● TASK DESCRIPTION
Every line below needs to be printed again exactly, without any of its pictures.

● EXTRACTED ENTRIES
****************************************

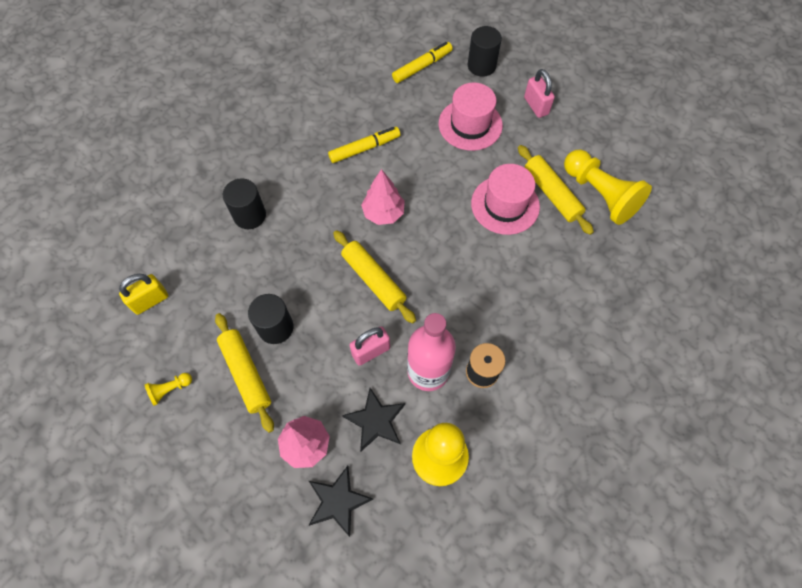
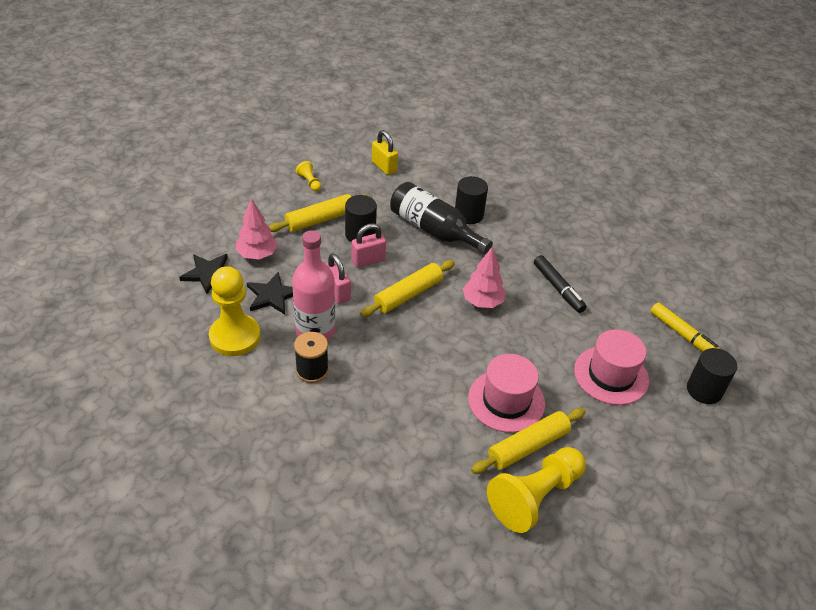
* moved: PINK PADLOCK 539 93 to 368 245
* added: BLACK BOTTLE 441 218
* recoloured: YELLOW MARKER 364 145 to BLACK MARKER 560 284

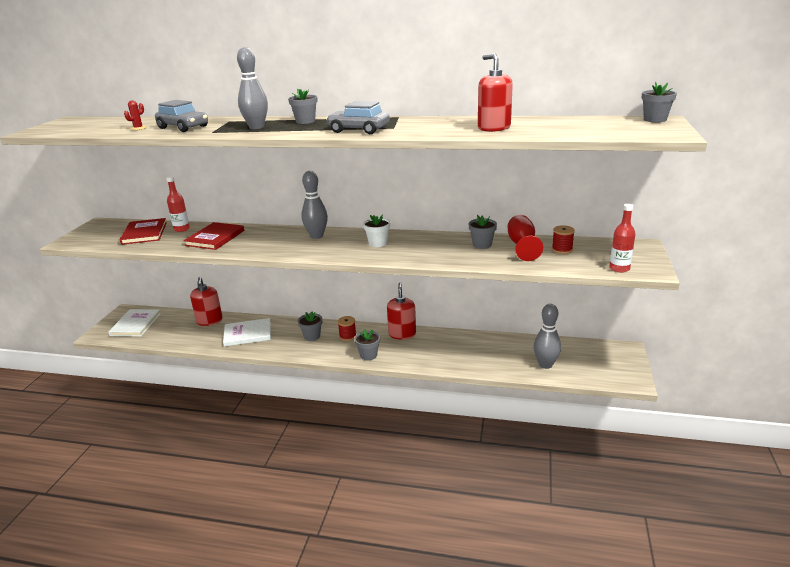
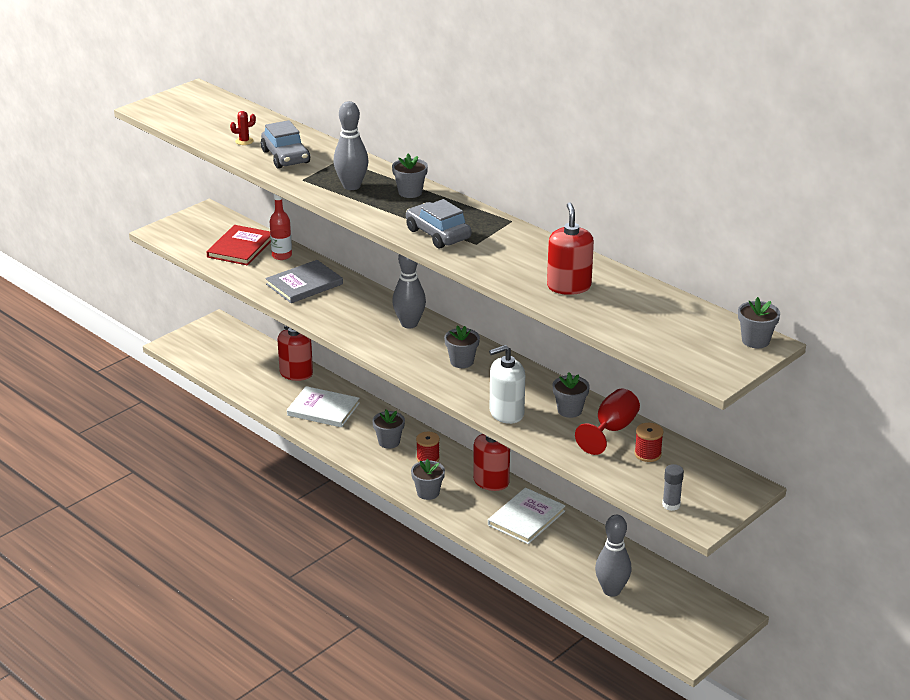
* recoloured: RED BOOK 213 236 to GREY BOOK 304 281
* recoloured: WHITE FLOWER POT 376 230 to GREY FLOWER POT 462 346
* moved: WHITE BOOK 134 323 to 527 515
* added: WHITE SOAP DISPENSER 507 384
* replaced: RED BOTTLE 622 238 to GREY GLUE STICK 673 487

****************************************

● RESULT OF THIS TASK
* moved: PINK PADLOCK 539 93 to 368 245
* added: BLACK BOTTLE 441 218
* recoloured: YELLOW MARKER 364 145 to BLACK MARKER 560 284

* recoloured: RED BOOK 213 236 to GREY BOOK 304 281
* recoloured: WHITE FLOWER POT 376 230 to GREY FLOWER POT 462 346
* moved: WHITE BOOK 134 323 to 527 515
* added: WHITE SOAP DISPENSER 507 384
* replaced: RED BOTTLE 622 238 to GREY GLUE STICK 673 487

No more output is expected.